- [Your goal]
The records below must be returned in full and unaltered.

- [Records supplied]
####
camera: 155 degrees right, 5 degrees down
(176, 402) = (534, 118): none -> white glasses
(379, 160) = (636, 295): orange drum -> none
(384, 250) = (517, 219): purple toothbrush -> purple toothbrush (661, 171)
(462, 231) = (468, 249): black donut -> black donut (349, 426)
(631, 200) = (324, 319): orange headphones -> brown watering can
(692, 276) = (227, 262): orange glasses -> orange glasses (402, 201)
####
- [Solution]
camera: 155 degrees right, 5 degrees down
(176, 402) = (534, 118): none -> white glasses
(379, 160) = (636, 295): orange drum -> none
(384, 250) = (517, 219): purple toothbrush -> purple toothbrush (661, 171)
(462, 231) = (468, 249): black donut -> black donut (349, 426)
(631, 200) = (324, 319): orange headphones -> brown watering can
(692, 276) = (227, 262): orange glasses -> orange glasses (402, 201)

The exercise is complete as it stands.